[Object counting data]

####################

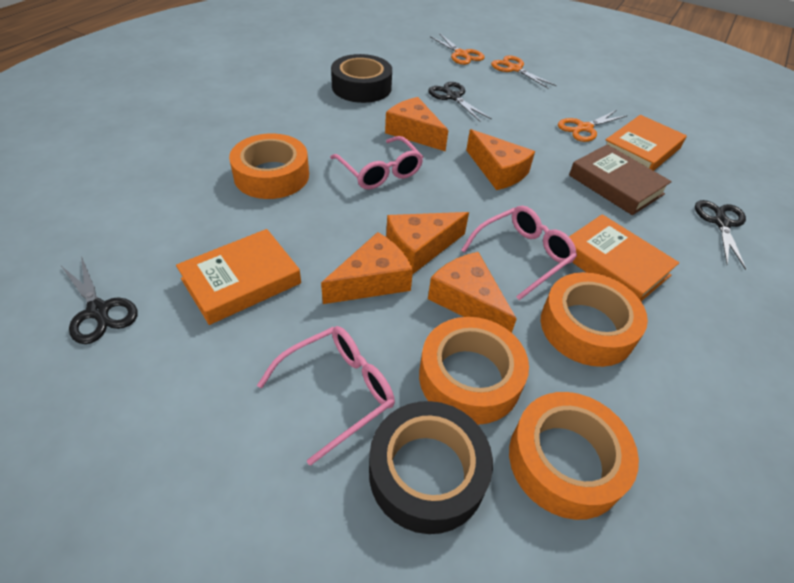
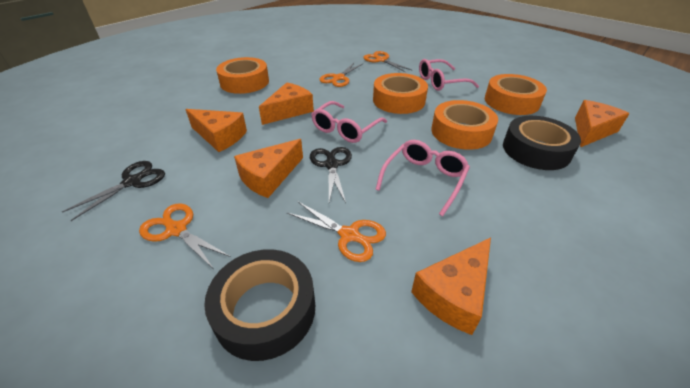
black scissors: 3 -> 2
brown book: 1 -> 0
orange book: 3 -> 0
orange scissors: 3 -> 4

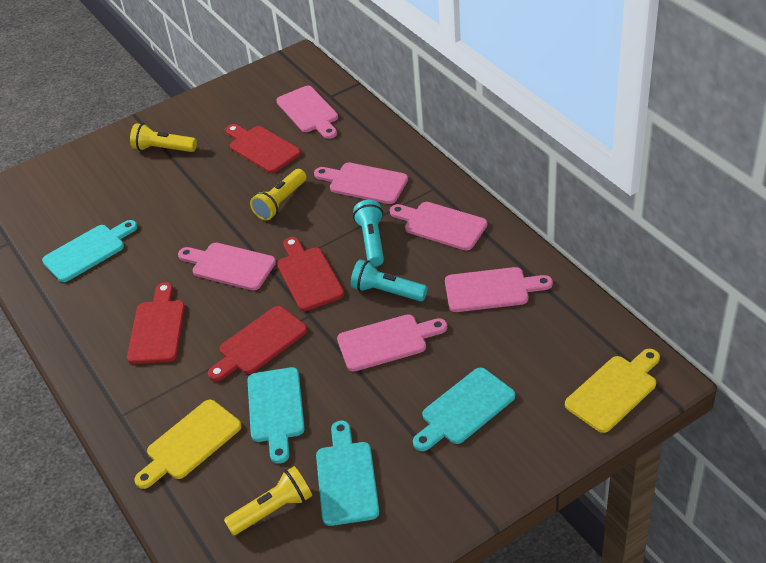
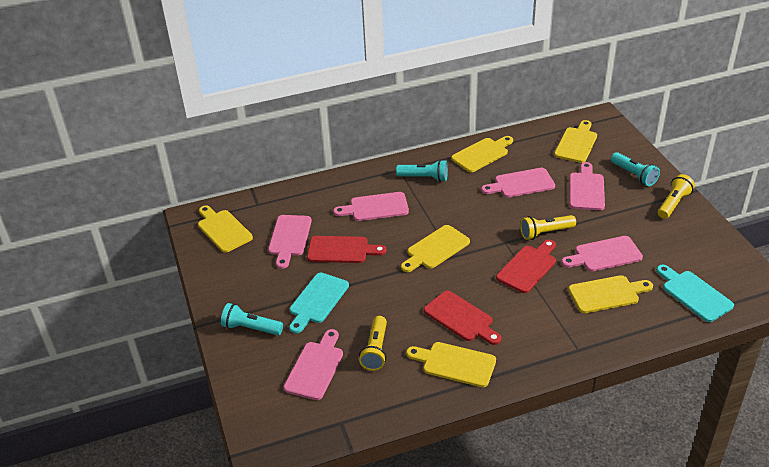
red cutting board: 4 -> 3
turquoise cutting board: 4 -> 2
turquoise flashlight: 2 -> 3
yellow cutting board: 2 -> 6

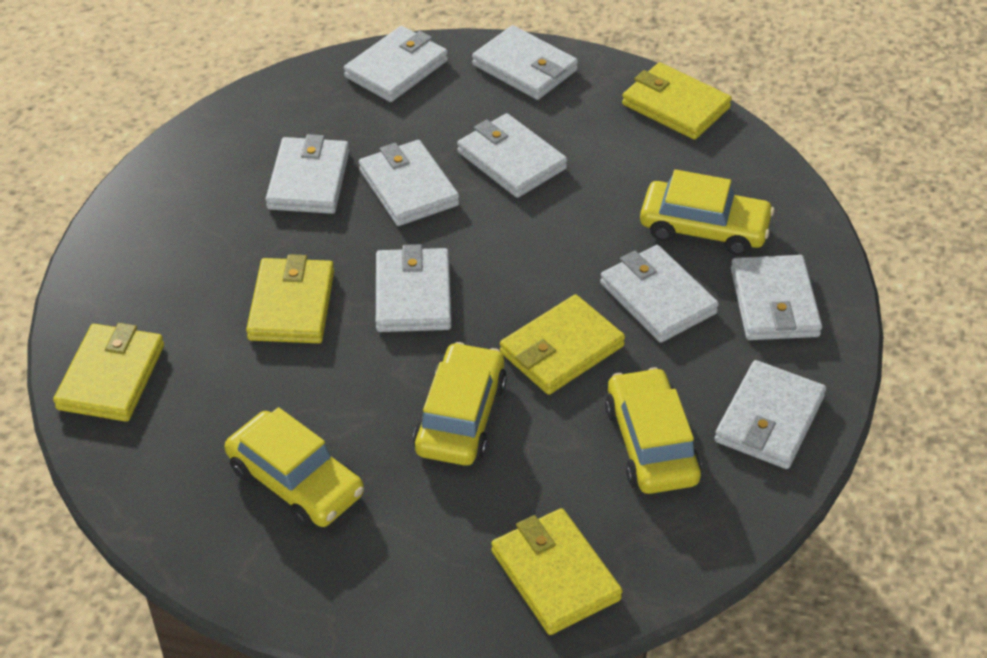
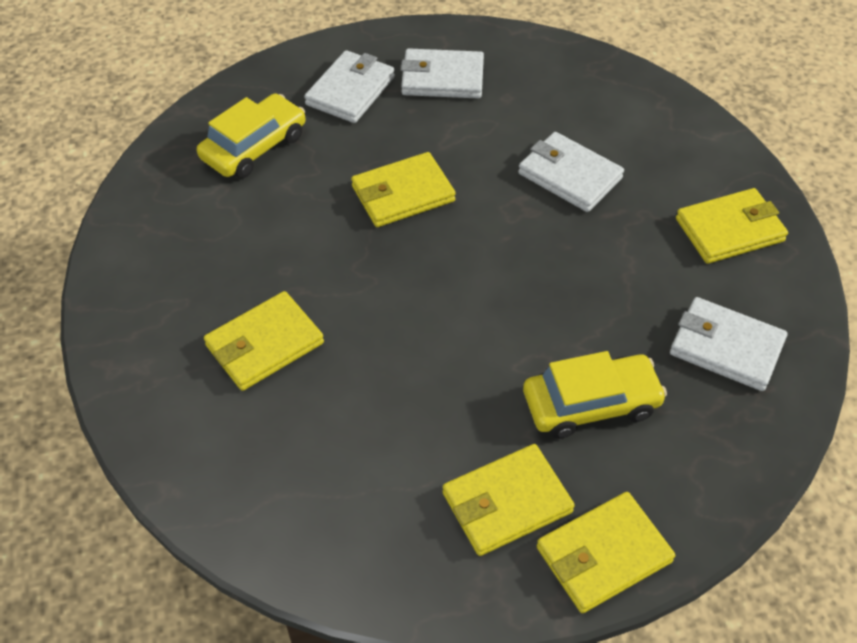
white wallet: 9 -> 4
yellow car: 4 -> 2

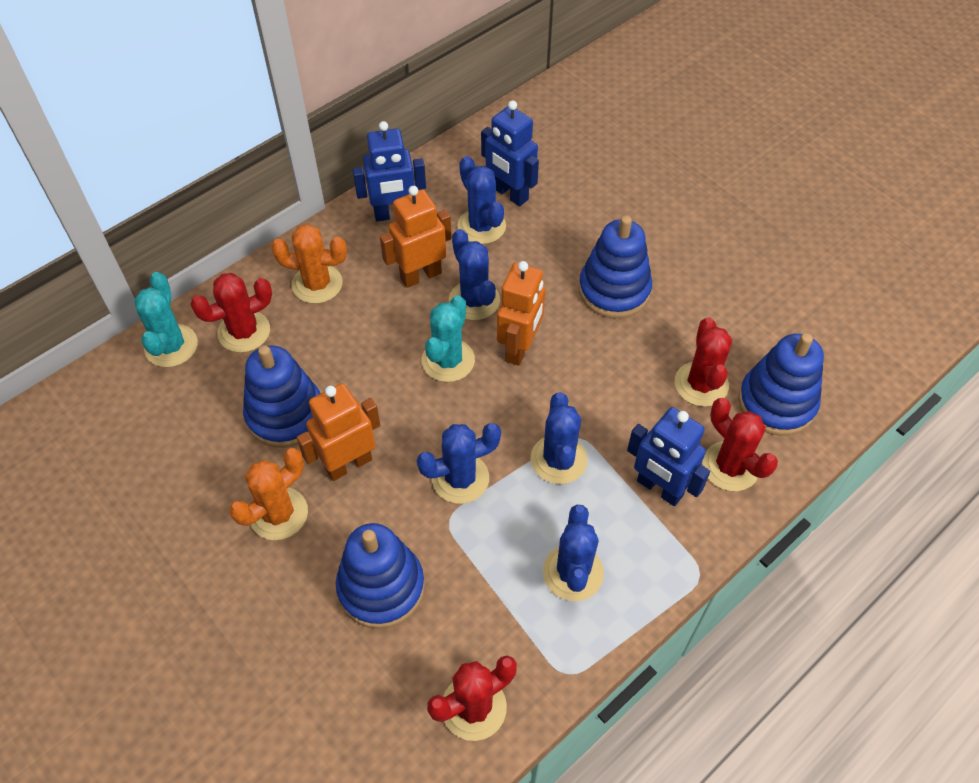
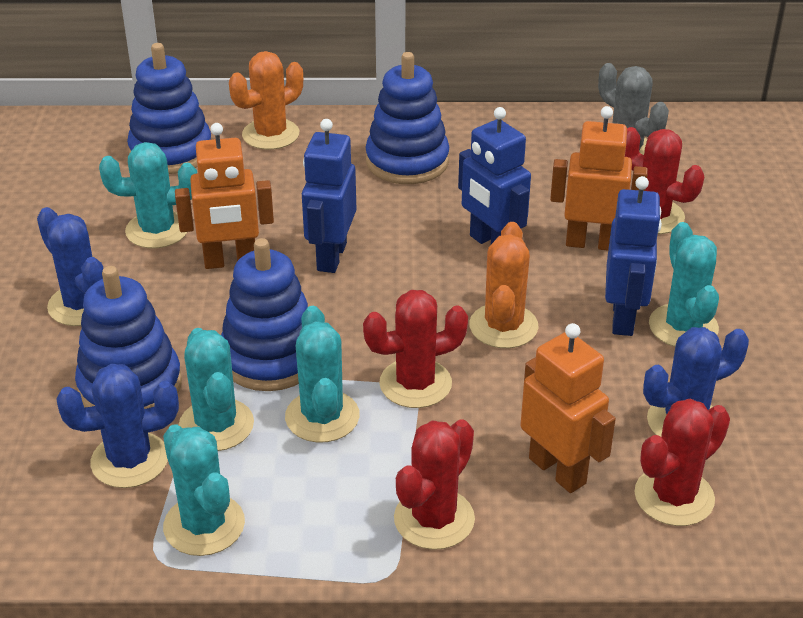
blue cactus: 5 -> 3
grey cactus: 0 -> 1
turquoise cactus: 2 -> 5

####################

» **GOAL OF THE EXERCISE**
From the records above, return each line that includes "cutting".

» **OUTPUT OF THE TASK**
red cutting board: 4 -> 3
turquoise cutting board: 4 -> 2
yellow cutting board: 2 -> 6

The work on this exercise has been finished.